▸ **TASK STATEMENT**
Print every entry again exactly, with no pictures.

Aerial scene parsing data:
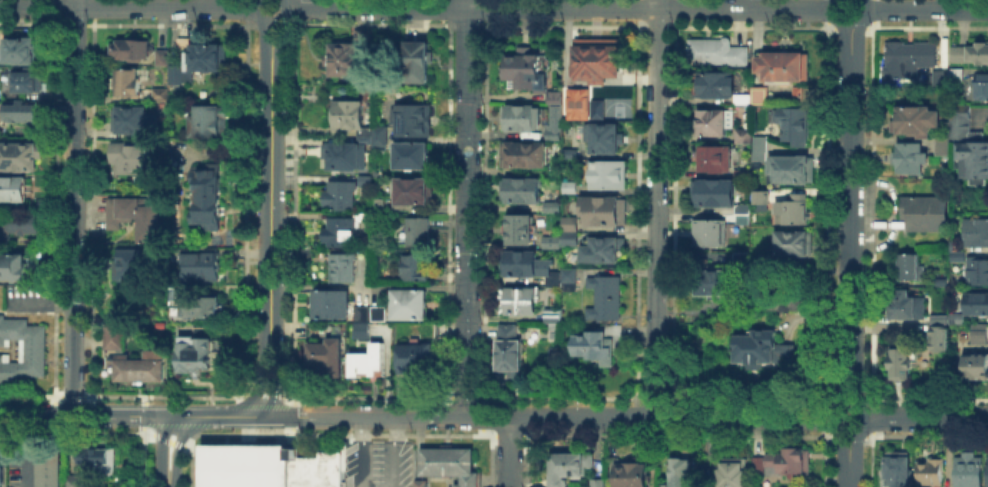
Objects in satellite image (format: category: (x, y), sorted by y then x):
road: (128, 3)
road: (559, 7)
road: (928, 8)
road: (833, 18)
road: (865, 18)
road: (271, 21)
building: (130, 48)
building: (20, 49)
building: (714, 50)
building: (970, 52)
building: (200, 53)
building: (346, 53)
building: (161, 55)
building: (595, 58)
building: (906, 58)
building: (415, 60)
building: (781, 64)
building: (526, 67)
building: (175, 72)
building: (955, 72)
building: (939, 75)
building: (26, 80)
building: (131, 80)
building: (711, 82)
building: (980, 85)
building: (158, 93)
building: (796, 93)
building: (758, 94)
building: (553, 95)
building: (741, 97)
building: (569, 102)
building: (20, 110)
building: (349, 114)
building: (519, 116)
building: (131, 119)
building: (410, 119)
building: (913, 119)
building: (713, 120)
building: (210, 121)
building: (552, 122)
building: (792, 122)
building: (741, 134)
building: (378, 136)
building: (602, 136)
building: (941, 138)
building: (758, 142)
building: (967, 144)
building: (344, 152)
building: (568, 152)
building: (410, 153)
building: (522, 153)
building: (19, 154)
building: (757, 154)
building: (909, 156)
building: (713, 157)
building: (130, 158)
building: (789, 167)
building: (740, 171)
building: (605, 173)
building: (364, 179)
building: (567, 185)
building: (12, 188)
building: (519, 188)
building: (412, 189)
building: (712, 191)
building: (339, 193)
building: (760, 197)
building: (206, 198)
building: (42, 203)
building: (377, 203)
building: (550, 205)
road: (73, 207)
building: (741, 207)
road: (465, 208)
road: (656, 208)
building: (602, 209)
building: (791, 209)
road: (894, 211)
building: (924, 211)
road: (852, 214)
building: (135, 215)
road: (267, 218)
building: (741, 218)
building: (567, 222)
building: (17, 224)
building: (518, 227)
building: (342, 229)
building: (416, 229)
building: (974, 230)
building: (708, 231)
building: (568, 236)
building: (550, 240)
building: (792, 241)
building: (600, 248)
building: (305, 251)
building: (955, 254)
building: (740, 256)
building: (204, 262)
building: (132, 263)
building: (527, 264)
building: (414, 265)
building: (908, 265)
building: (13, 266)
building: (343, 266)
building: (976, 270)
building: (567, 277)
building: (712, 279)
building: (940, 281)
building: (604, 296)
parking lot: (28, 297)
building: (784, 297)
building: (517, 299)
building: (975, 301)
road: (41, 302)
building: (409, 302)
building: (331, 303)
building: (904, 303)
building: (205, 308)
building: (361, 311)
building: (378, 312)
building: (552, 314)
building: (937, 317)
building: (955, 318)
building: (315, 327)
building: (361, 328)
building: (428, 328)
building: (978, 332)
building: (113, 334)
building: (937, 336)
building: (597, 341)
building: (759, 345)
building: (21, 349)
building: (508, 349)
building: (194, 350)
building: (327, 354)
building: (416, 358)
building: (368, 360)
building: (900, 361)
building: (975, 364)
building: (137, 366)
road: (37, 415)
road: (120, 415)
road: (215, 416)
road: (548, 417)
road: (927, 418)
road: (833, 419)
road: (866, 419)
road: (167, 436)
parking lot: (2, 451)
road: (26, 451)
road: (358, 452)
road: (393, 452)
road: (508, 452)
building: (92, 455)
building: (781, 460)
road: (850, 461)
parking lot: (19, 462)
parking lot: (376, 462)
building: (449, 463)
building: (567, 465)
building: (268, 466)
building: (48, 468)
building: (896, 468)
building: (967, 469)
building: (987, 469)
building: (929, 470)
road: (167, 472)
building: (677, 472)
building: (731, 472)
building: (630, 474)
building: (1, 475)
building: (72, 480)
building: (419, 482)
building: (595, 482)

▸ **SOLUTION TO THIS PROBLEM**
Objects in satellite image (format: category: (x, y), sorted by y then x):
road: (128, 3)
road: (559, 7)
road: (928, 8)
road: (833, 18)
road: (865, 18)
road: (271, 21)
building: (130, 48)
building: (20, 49)
building: (714, 50)
building: (970, 52)
building: (200, 53)
building: (346, 53)
building: (161, 55)
building: (595, 58)
building: (906, 58)
building: (415, 60)
building: (781, 64)
building: (526, 67)
building: (175, 72)
building: (955, 72)
building: (939, 75)
building: (26, 80)
building: (131, 80)
building: (711, 82)
building: (980, 85)
building: (158, 93)
building: (796, 93)
building: (758, 94)
building: (553, 95)
building: (741, 97)
building: (569, 102)
building: (20, 110)
building: (349, 114)
building: (519, 116)
building: (131, 119)
building: (410, 119)
building: (913, 119)
building: (713, 120)
building: (210, 121)
building: (552, 122)
building: (792, 122)
building: (741, 134)
building: (378, 136)
building: (602, 136)
building: (941, 138)
building: (758, 142)
building: (967, 144)
building: (344, 152)
building: (568, 152)
building: (410, 153)
building: (522, 153)
building: (19, 154)
building: (757, 154)
building: (909, 156)
building: (713, 157)
building: (130, 158)
building: (789, 167)
building: (740, 171)
building: (605, 173)
building: (364, 179)
building: (567, 185)
building: (12, 188)
building: (519, 188)
building: (412, 189)
building: (712, 191)
building: (339, 193)
building: (760, 197)
building: (206, 198)
building: (42, 203)
building: (377, 203)
building: (550, 205)
road: (73, 207)
building: (741, 207)
road: (465, 208)
road: (656, 208)
building: (602, 209)
building: (791, 209)
road: (894, 211)
building: (924, 211)
road: (852, 214)
building: (135, 215)
road: (267, 218)
building: (741, 218)
building: (567, 222)
building: (17, 224)
building: (518, 227)
building: (342, 229)
building: (416, 229)
building: (974, 230)
building: (708, 231)
building: (568, 236)
building: (550, 240)
building: (792, 241)
building: (600, 248)
building: (305, 251)
building: (955, 254)
building: (740, 256)
building: (204, 262)
building: (132, 263)
building: (527, 264)
building: (414, 265)
building: (908, 265)
building: (13, 266)
building: (343, 266)
building: (976, 270)
building: (567, 277)
building: (712, 279)
building: (940, 281)
building: (604, 296)
parking lot: (28, 297)
building: (784, 297)
building: (517, 299)
building: (975, 301)
road: (41, 302)
building: (409, 302)
building: (331, 303)
building: (904, 303)
building: (205, 308)
building: (361, 311)
building: (378, 312)
building: (552, 314)
building: (937, 317)
building: (955, 318)
building: (315, 327)
building: (361, 328)
building: (428, 328)
building: (978, 332)
building: (113, 334)
building: (937, 336)
building: (597, 341)
building: (759, 345)
building: (21, 349)
building: (508, 349)
building: (194, 350)
building: (327, 354)
building: (416, 358)
building: (368, 360)
building: (900, 361)
building: (975, 364)
building: (137, 366)
road: (37, 415)
road: (120, 415)
road: (215, 416)
road: (548, 417)
road: (927, 418)
road: (833, 419)
road: (866, 419)
road: (167, 436)
parking lot: (2, 451)
road: (26, 451)
road: (358, 452)
road: (393, 452)
road: (508, 452)
building: (92, 455)
building: (781, 460)
road: (850, 461)
parking lot: (19, 462)
parking lot: (376, 462)
building: (449, 463)
building: (567, 465)
building: (268, 466)
building: (48, 468)
building: (896, 468)
building: (967, 469)
building: (987, 469)
building: (929, 470)
road: (167, 472)
building: (677, 472)
building: (731, 472)
building: (630, 474)
building: (1, 475)
building: (72, 480)
building: (419, 482)
building: (595, 482)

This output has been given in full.